▶ **WHAT THIS TASK INVOLVES**
Apart from the pictures, print the data below exactly as given.
== DATA SEGMENT
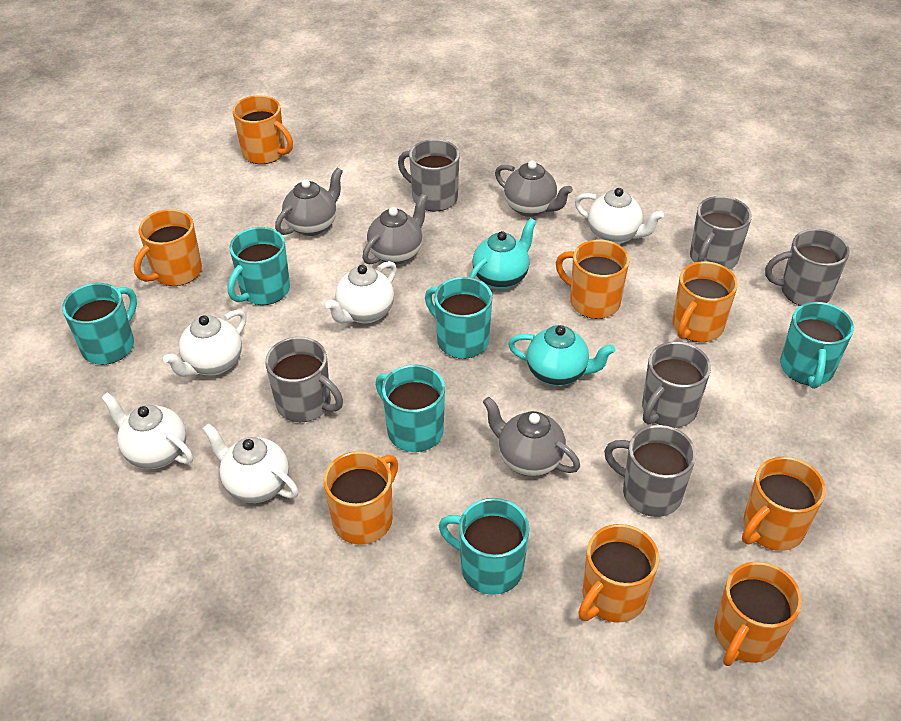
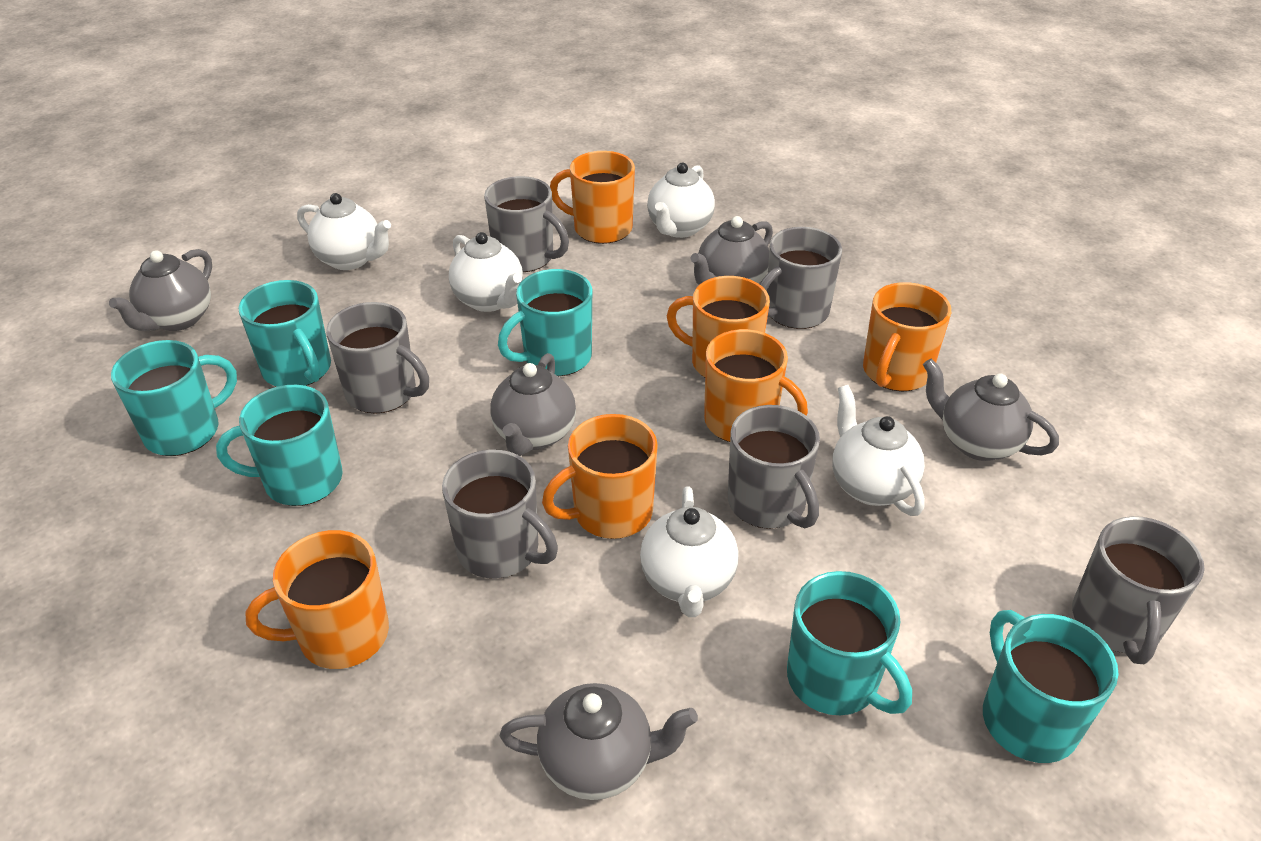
grey teapot: 4 -> 5
orange mug: 8 -> 6
turquoise teapot: 2 -> 0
====
▶ **EXERCISE RESULT**
grey teapot: 4 -> 5
orange mug: 8 -> 6
turquoise teapot: 2 -> 0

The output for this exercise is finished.